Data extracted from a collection
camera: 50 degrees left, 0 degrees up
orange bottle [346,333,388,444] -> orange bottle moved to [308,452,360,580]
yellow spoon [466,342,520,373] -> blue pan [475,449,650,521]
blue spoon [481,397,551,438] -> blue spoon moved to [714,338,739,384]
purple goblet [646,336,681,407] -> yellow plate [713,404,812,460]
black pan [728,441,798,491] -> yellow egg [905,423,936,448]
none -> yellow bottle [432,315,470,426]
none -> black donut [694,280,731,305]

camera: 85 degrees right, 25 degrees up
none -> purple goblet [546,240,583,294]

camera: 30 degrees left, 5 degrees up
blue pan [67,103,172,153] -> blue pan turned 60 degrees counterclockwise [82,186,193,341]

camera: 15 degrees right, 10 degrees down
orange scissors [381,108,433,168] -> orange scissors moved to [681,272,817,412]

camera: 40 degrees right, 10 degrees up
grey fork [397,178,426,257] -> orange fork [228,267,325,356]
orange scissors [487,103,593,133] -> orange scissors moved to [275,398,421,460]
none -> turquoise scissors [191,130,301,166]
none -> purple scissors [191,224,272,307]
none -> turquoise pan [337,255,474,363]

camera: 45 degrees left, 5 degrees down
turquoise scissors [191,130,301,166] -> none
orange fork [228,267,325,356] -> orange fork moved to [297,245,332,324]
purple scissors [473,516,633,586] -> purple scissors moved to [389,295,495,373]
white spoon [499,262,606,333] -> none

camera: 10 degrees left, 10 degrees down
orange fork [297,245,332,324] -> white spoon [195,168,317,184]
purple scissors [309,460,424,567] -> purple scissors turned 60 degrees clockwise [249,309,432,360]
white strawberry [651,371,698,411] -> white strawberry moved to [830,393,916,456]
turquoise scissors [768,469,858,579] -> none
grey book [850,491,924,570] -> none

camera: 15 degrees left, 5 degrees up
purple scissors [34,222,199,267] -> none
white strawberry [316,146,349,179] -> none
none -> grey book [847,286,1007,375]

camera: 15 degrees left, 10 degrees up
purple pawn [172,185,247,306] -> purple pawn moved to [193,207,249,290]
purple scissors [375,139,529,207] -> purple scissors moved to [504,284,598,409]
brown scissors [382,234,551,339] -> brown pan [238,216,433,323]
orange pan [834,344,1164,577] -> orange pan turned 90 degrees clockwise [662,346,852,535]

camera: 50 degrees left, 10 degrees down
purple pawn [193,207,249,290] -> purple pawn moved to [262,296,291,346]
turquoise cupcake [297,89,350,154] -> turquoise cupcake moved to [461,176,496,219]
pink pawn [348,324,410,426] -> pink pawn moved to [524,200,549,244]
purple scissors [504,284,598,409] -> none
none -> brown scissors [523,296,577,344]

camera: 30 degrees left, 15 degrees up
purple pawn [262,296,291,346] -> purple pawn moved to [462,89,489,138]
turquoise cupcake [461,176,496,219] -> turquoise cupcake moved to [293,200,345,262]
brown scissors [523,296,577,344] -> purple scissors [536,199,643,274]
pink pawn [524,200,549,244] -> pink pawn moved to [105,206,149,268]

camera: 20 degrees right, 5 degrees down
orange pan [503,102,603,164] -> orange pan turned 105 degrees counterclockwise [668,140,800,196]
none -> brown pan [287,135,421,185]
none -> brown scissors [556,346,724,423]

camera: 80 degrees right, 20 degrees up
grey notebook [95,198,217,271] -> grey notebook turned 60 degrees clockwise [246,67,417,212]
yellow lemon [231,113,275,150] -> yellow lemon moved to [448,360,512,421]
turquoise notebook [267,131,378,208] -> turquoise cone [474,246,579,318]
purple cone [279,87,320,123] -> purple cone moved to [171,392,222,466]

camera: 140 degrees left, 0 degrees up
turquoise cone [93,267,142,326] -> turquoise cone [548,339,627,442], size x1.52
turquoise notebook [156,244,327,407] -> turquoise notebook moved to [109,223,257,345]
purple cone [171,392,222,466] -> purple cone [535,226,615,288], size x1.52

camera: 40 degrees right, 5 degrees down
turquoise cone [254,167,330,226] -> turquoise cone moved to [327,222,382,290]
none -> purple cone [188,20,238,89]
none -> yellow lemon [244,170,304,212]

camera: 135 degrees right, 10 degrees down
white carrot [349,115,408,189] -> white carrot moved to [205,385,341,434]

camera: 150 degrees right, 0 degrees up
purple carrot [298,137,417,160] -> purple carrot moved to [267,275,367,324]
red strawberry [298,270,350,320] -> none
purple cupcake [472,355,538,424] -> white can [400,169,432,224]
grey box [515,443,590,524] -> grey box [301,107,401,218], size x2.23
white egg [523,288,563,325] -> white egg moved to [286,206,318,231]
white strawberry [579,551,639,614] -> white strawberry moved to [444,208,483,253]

* [WHAT THE TASK ASKS]
For the lines above, output exactly those from the line containing "orange fork [228,267,325,356] ->" through the line containing "camera: 140 degrees left, 0 degrees up", and skip the others.

* [WRITTEN RESPONSE]
orange fork [228,267,325,356] -> orange fork moved to [297,245,332,324]
purple scissors [473,516,633,586] -> purple scissors moved to [389,295,495,373]
white spoon [499,262,606,333] -> none

camera: 10 degrees left, 10 degrees down
orange fork [297,245,332,324] -> white spoon [195,168,317,184]
purple scissors [309,460,424,567] -> purple scissors turned 60 degrees clockwise [249,309,432,360]
white strawberry [651,371,698,411] -> white strawberry moved to [830,393,916,456]
turquoise scissors [768,469,858,579] -> none
grey book [850,491,924,570] -> none

camera: 15 degrees left, 5 degrees up
purple scissors [34,222,199,267] -> none
white strawberry [316,146,349,179] -> none
none -> grey book [847,286,1007,375]

camera: 15 degrees left, 10 degrees up
purple pawn [172,185,247,306] -> purple pawn moved to [193,207,249,290]
purple scissors [375,139,529,207] -> purple scissors moved to [504,284,598,409]
brown scissors [382,234,551,339] -> brown pan [238,216,433,323]
orange pan [834,344,1164,577] -> orange pan turned 90 degrees clockwise [662,346,852,535]

camera: 50 degrees left, 10 degrees down
purple pawn [193,207,249,290] -> purple pawn moved to [262,296,291,346]
turquoise cupcake [297,89,350,154] -> turquoise cupcake moved to [461,176,496,219]
pink pawn [348,324,410,426] -> pink pawn moved to [524,200,549,244]
purple scissors [504,284,598,409] -> none
none -> brown scissors [523,296,577,344]

camera: 30 degrees left, 15 degrees up
purple pawn [262,296,291,346] -> purple pawn moved to [462,89,489,138]
turquoise cupcake [461,176,496,219] -> turquoise cupcake moved to [293,200,345,262]
brown scissors [523,296,577,344] -> purple scissors [536,199,643,274]
pink pawn [524,200,549,244] -> pink pawn moved to [105,206,149,268]

camera: 20 degrees right, 5 degrees down
orange pan [503,102,603,164] -> orange pan turned 105 degrees counterclockwise [668,140,800,196]
none -> brown pan [287,135,421,185]
none -> brown scissors [556,346,724,423]

camera: 80 degrees right, 20 degrees up
grey notebook [95,198,217,271] -> grey notebook turned 60 degrees clockwise [246,67,417,212]
yellow lemon [231,113,275,150] -> yellow lemon moved to [448,360,512,421]
turquoise notebook [267,131,378,208] -> turquoise cone [474,246,579,318]
purple cone [279,87,320,123] -> purple cone moved to [171,392,222,466]

camera: 140 degrees left, 0 degrees up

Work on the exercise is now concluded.